Repeat only what appears from the line containing "(286, 320) = (429, 285): black" through the last line of the listing below, exactly as written.

- **SOURCE MATERIAL**:

# # # #

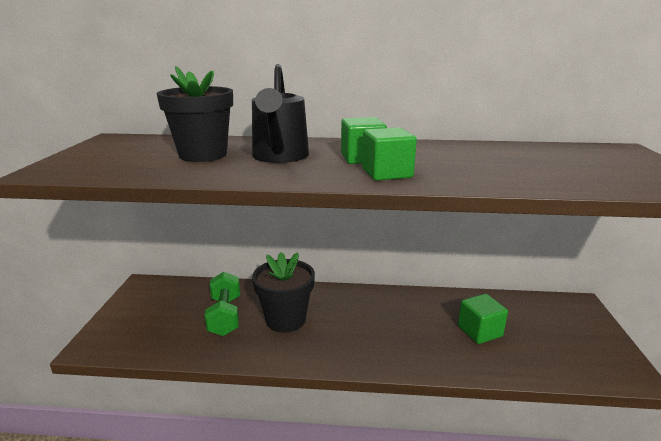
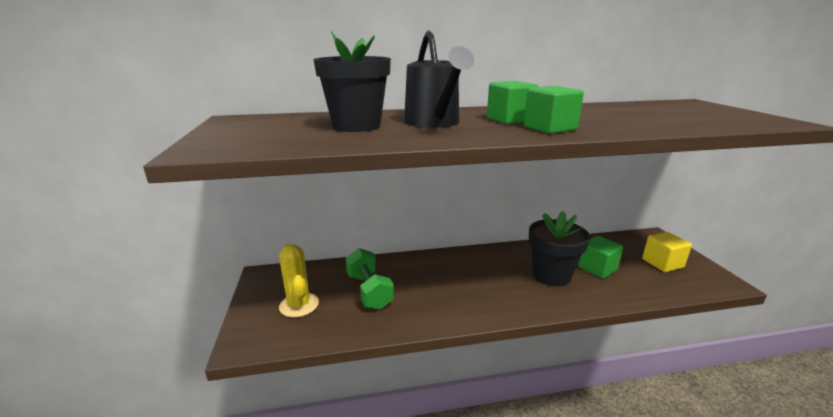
camera: 15 degrees left, 0 degrees up
(155, 319) = (299, 305): none -> yellow cactus
(286, 320) = (429, 285): black flower pot -> black flower pot (551, 275)
(565, 338) = (662, 263): none -> yellow cube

# # # #

- **ANSWER SPACE**:
(286, 320) = (429, 285): black flower pot -> black flower pot (551, 275)
(565, 338) = (662, 263): none -> yellow cube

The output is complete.